Start of Extracted information

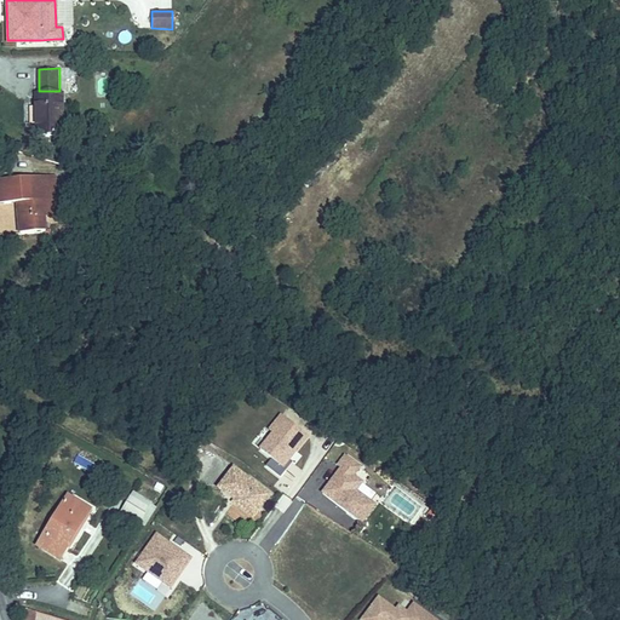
[(39,91),(34,91),(34,131),(65,131),(65,91),(59,91),(39,91)]
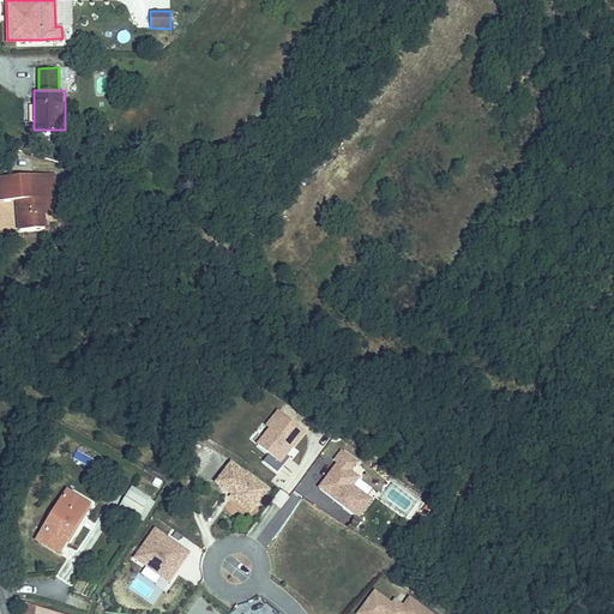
[(0,232),(47,229),(46,212),(56,212),(56,198),(54,174),(0,178),(0,232)]
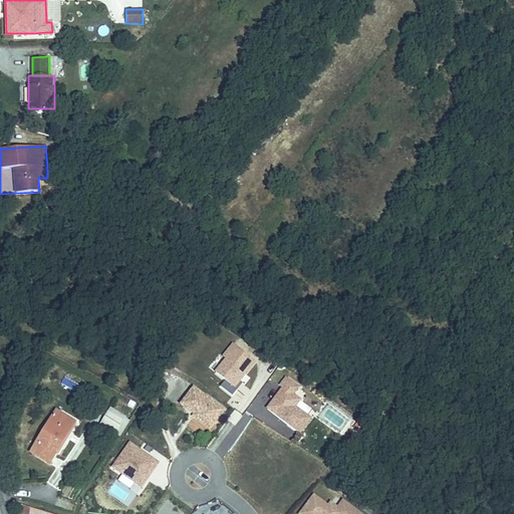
[(224,379),(219,386),(233,396),(257,359),(231,342),(212,371),(224,379)]
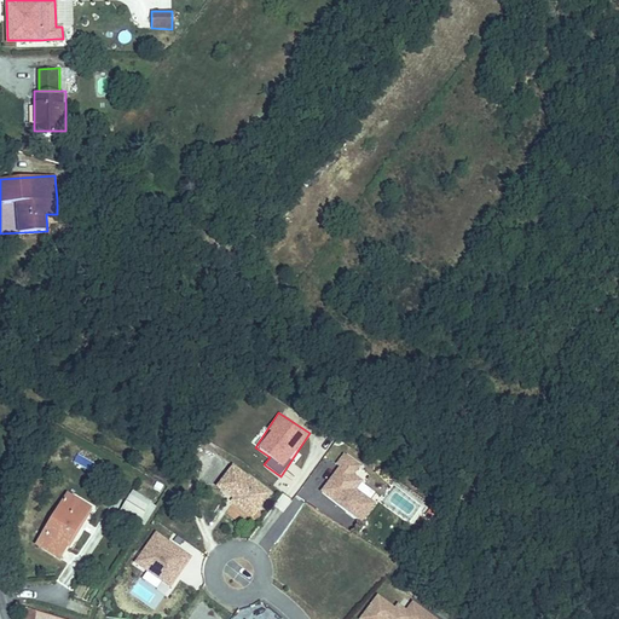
[(376,502),(357,489),(364,480),(356,474),(362,464),(346,453),(318,492),(362,522),(376,502)]
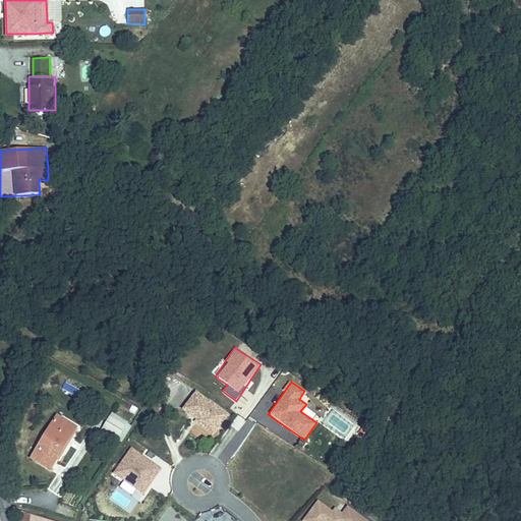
[(195,391),(182,408),(193,416),(195,414),(197,417),(196,419),(194,421),(205,429),(209,424),(216,429),(227,415),(195,391)]
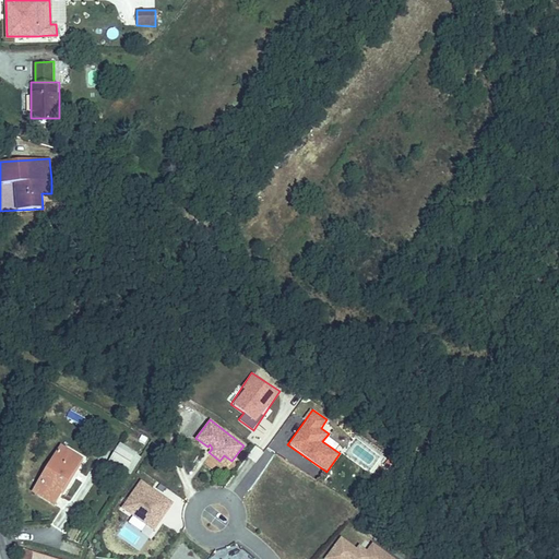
[(110,426),(107,435),(117,437),(119,428),(110,426)]
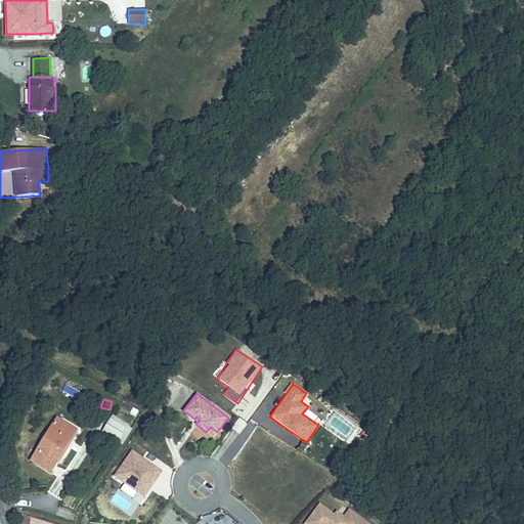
[(123,433),(129,425),(113,415),(106,423),(123,433)]
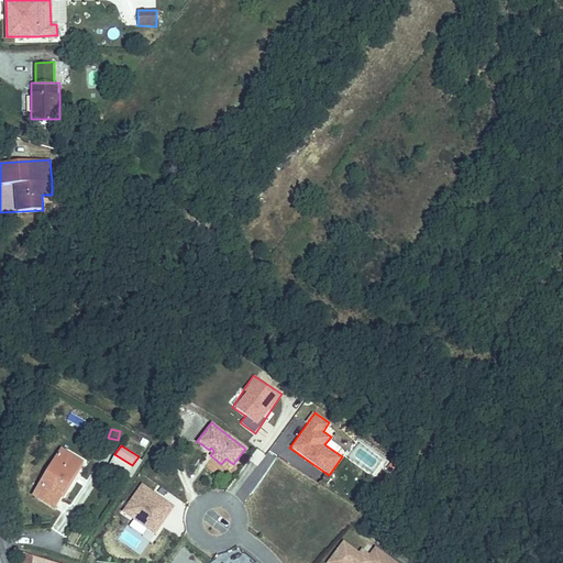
[(56,509),(85,462),(61,448),(32,494),(56,509)]
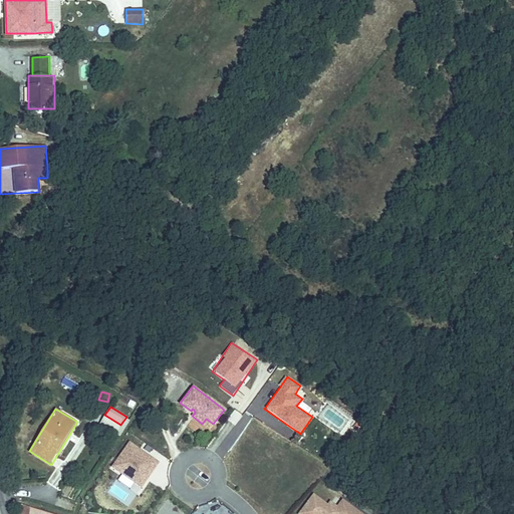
[(180,434),(188,414),(176,409),(168,430),(180,434)]
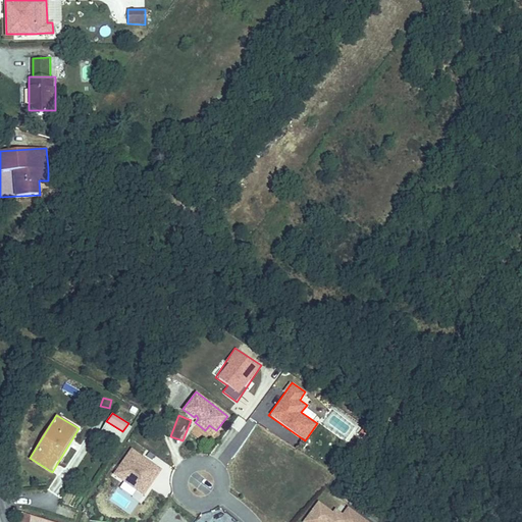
[(209,425),(205,430),(212,435),(216,430),(209,425)]
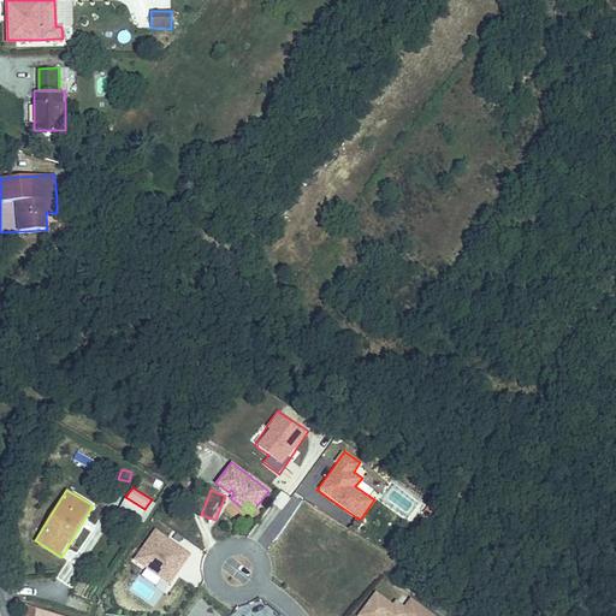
[(131,558),(171,585),(193,554),(154,527),(131,558)]
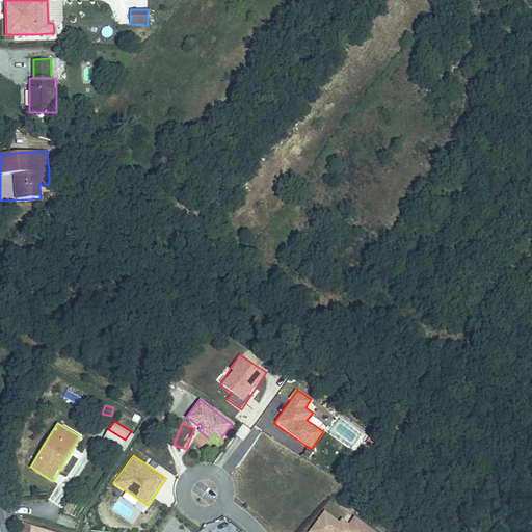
[(375,531),(348,512),(341,524),(328,514),(315,531),(375,531)]
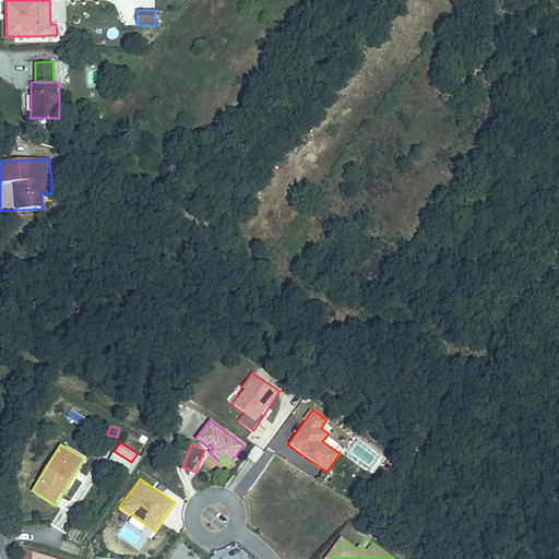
[(164,554),(156,547),(144,558),(161,558),(159,558),(164,554)]
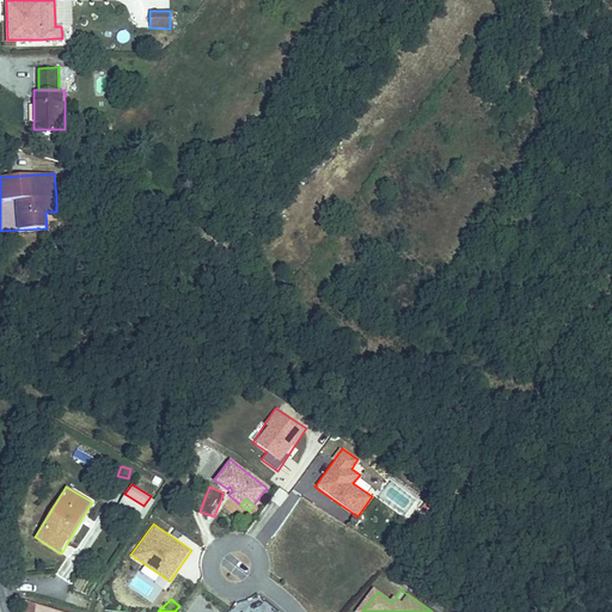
[(20,603),(24,611),(35,611),(36,604),(24,601),(20,603)]
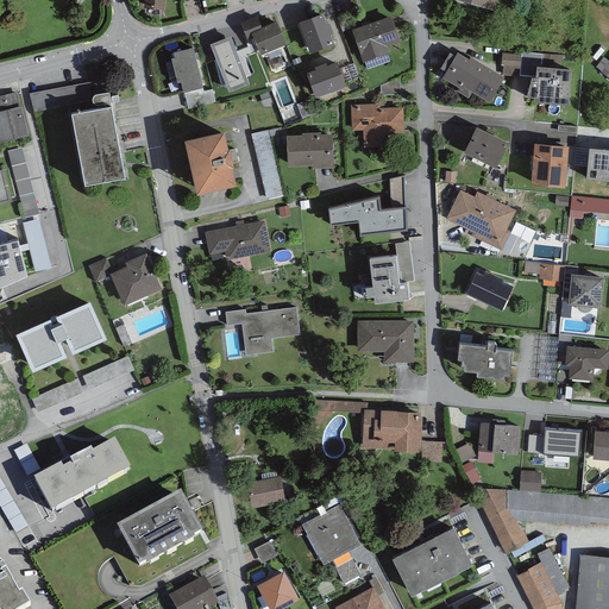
[(322,12),(299,22),(309,52),(334,43),(331,33),(333,33),(328,22),(327,23),(322,12)]
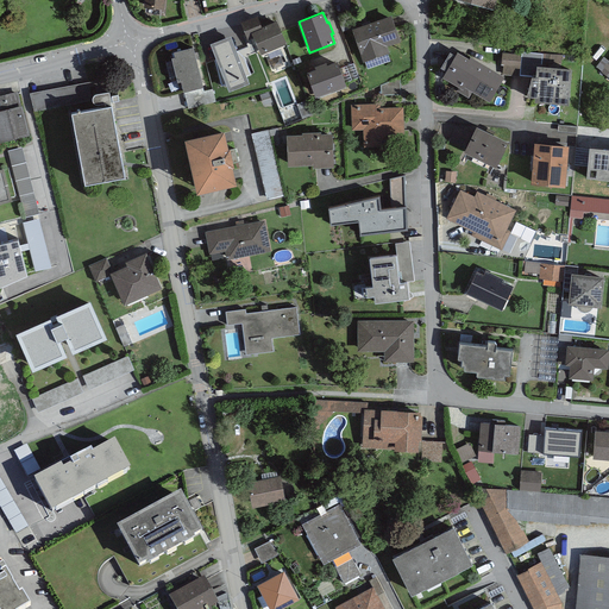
[(391,14),(352,29),(363,61),(364,61),(387,52),(389,52),(387,45),(400,41),(391,14)]
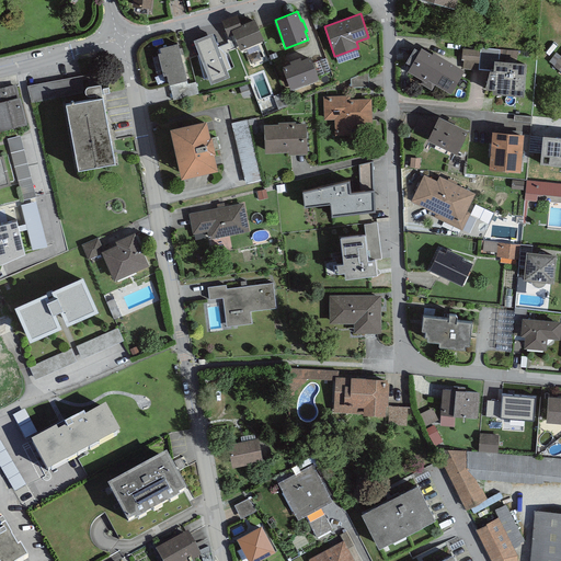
[(237,14),(221,20),(228,36),(233,34),(231,30),(242,25),(241,24),(237,14)]
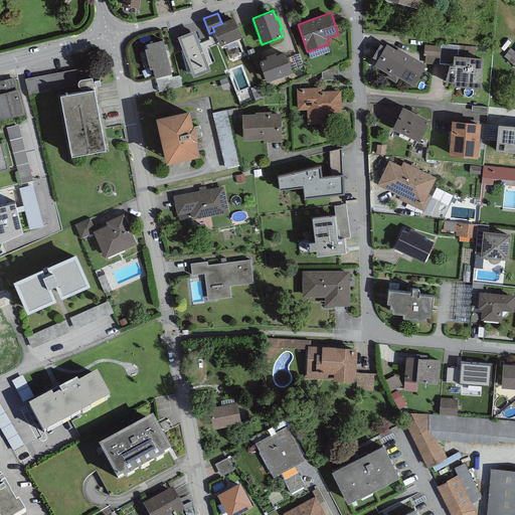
[(233,16),(221,22),(222,23),(212,27),(214,31),(220,45),(242,36),(233,16)]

End of Extracted information

Exclude all pictures and reproduce exactly the lines from the one containing "[(131,558),(171,585),(193,554),(154,527),(131,558)]" through the final line of the entries above.

[(131,558),(171,585),(193,554),(154,527),(131,558)]
[(375,531),(348,512),(341,524),(328,514),(315,531),(375,531)]
[(164,554),(156,547),(144,558),(161,558),(159,558),(164,554)]
[(20,603),(24,611),(35,611),(36,604),(24,601),(20,603)]
[(322,12),(299,22),(309,52),(334,43),(331,33),(333,33),(328,22),(327,23),(322,12)]
[(391,14),(352,29),(363,61),(364,61),(387,52),(389,52),(387,45),(400,41),(391,14)]
[(237,14),(221,20),(228,36),(233,34),(231,30),(242,25),(241,24),(237,14)]
[(233,16),(221,22),(222,23),(212,27),(214,31),(220,45),(242,36),(233,16)]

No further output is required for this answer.